> _Material shown_:
——————

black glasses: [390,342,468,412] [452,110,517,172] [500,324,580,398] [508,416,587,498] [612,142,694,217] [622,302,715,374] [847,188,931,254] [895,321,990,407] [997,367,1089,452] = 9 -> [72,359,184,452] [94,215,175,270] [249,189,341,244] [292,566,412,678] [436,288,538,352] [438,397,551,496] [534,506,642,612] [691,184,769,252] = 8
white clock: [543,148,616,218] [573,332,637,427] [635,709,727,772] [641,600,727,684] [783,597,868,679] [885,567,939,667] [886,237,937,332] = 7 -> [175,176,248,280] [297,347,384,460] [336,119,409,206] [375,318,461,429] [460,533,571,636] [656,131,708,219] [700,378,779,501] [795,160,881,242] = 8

——————

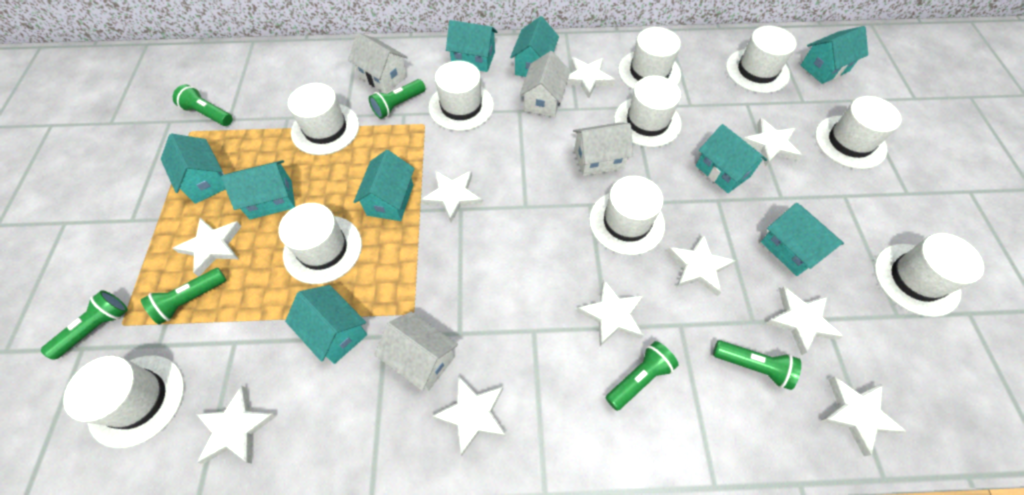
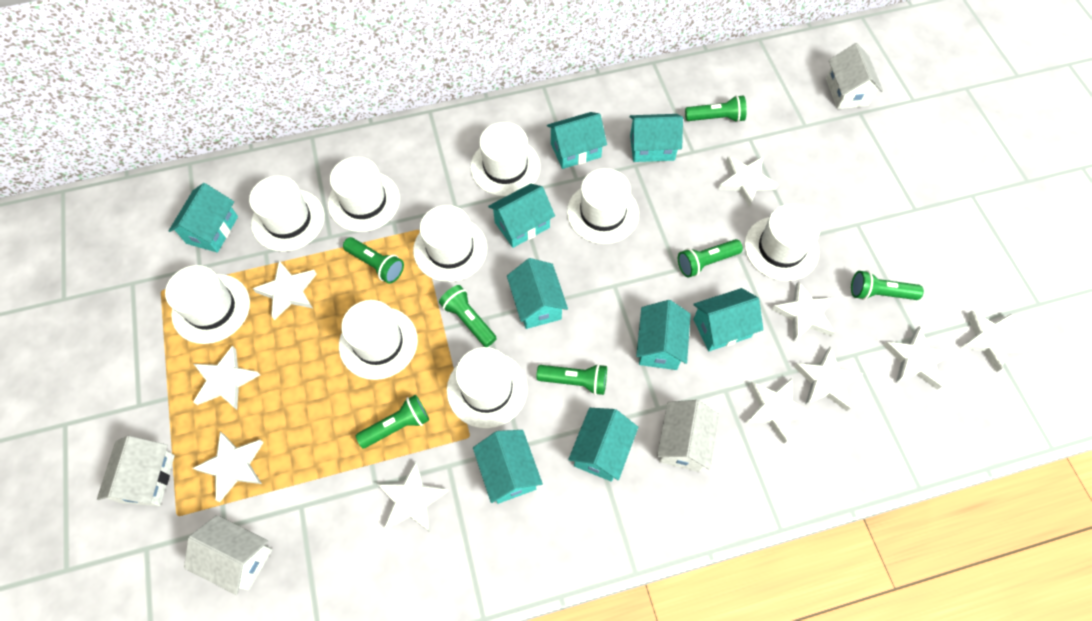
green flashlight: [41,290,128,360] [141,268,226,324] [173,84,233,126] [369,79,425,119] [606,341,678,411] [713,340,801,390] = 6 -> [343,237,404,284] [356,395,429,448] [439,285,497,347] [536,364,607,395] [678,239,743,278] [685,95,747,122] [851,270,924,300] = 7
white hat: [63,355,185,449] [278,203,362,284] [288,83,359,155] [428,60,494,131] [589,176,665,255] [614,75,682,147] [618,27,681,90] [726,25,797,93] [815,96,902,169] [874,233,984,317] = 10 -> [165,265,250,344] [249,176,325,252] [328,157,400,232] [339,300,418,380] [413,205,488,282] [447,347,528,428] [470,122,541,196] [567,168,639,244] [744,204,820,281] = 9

——————

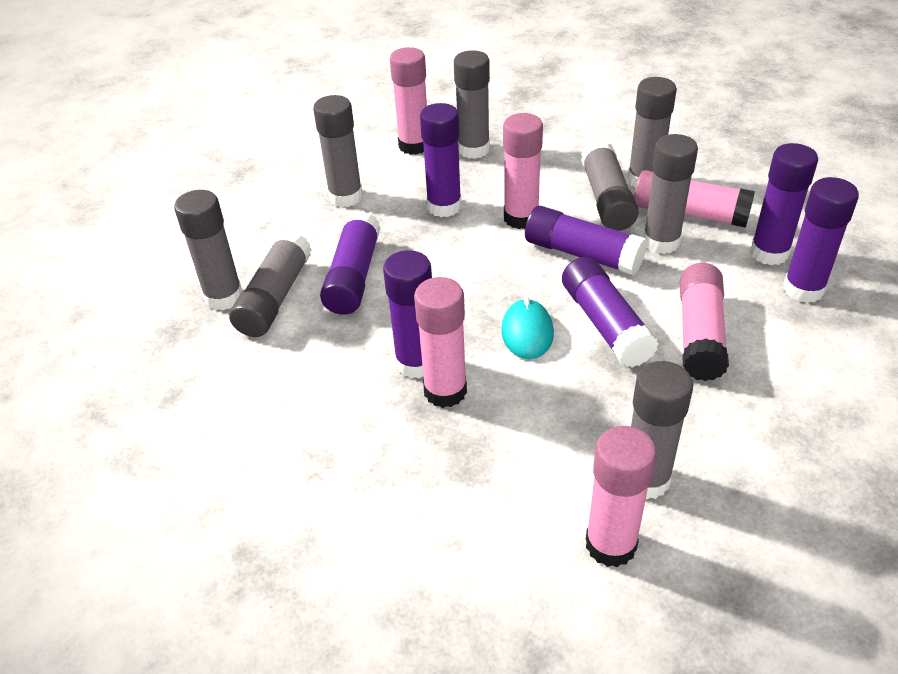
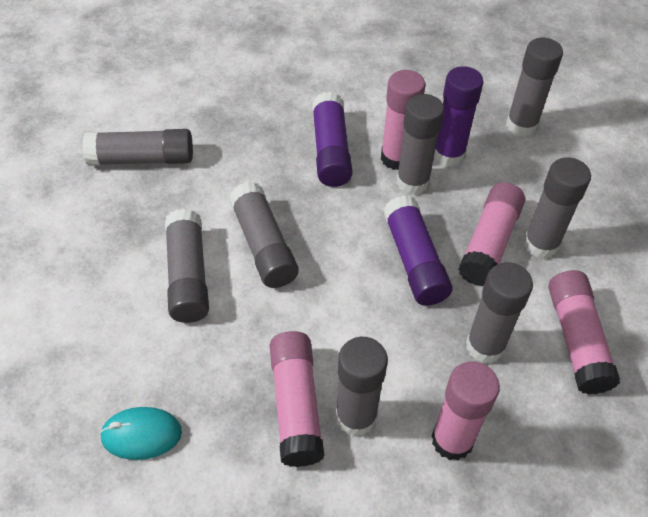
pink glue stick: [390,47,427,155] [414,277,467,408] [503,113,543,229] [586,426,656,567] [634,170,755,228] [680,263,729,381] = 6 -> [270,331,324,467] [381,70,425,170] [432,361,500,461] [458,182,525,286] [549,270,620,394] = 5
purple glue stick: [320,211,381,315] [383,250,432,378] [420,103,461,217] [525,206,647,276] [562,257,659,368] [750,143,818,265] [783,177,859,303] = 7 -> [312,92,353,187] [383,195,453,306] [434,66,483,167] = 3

——————

> _Task description_:
Search the material above for "stick". Copy each line that has it.

> _Task solution_:
pink glue stick: [390,47,427,155] [414,277,467,408] [503,113,543,229] [586,426,656,567] [634,170,755,228] [680,263,729,381] = 6 -> [270,331,324,467] [381,70,425,170] [432,361,500,461] [458,182,525,286] [549,270,620,394] = 5
purple glue stick: [320,211,381,315] [383,250,432,378] [420,103,461,217] [525,206,647,276] [562,257,659,368] [750,143,818,265] [783,177,859,303] = 7 -> [312,92,353,187] [383,195,453,306] [434,66,483,167] = 3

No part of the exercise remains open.